BEGIN Provided data
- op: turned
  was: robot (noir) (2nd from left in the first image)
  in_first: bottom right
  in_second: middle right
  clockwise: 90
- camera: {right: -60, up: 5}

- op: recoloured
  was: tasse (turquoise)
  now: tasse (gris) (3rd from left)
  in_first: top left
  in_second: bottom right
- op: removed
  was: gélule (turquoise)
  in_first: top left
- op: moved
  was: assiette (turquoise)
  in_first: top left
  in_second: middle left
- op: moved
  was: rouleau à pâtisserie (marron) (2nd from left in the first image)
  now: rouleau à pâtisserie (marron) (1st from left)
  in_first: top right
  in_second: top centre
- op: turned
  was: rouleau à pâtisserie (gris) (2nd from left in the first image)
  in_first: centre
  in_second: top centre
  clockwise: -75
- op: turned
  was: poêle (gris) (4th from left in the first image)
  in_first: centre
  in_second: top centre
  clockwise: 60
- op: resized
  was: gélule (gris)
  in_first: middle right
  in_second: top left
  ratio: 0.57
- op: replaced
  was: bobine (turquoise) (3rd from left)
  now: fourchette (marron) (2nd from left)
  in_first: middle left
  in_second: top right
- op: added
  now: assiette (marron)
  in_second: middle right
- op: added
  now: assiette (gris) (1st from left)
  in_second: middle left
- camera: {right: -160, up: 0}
END Provided data
BEGIN Provided data
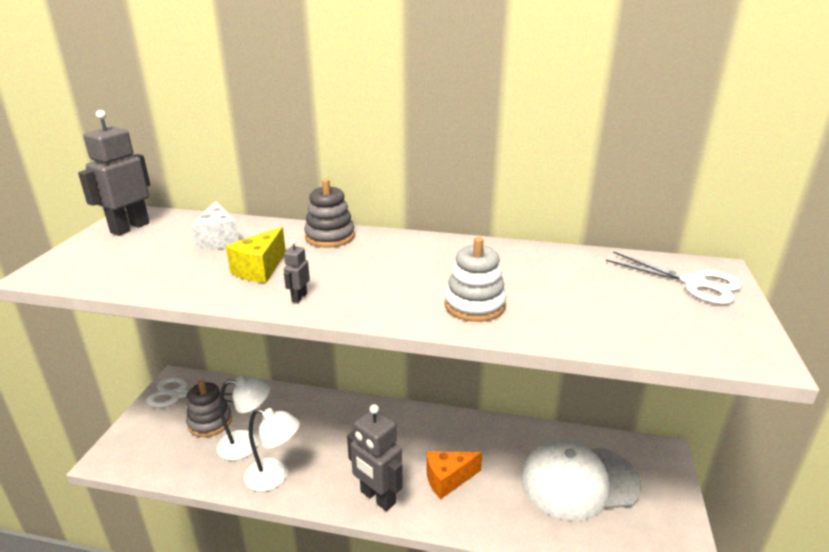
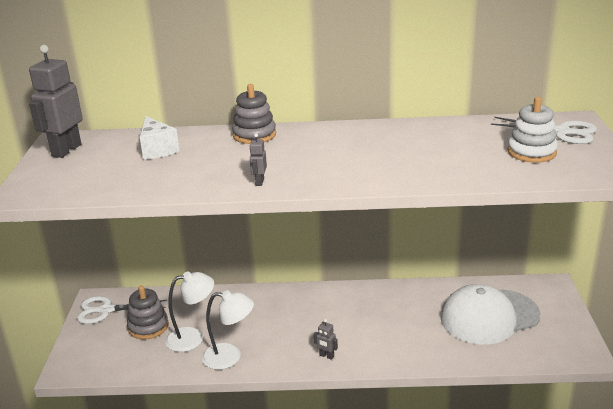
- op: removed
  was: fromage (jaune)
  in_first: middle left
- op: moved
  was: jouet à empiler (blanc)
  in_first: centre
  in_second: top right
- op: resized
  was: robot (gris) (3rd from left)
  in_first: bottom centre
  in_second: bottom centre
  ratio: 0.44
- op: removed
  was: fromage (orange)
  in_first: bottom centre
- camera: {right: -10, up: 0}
END Provided data
◆ **Task statement**
The reply should hold only the lines of the listing above starting at the line containing "in_first: bottom right" and ending at the line containing "clockwise: 90", exactly as written.

◆ **Response to this task**
  in_first: bottom right
  in_second: middle right
  clockwise: 90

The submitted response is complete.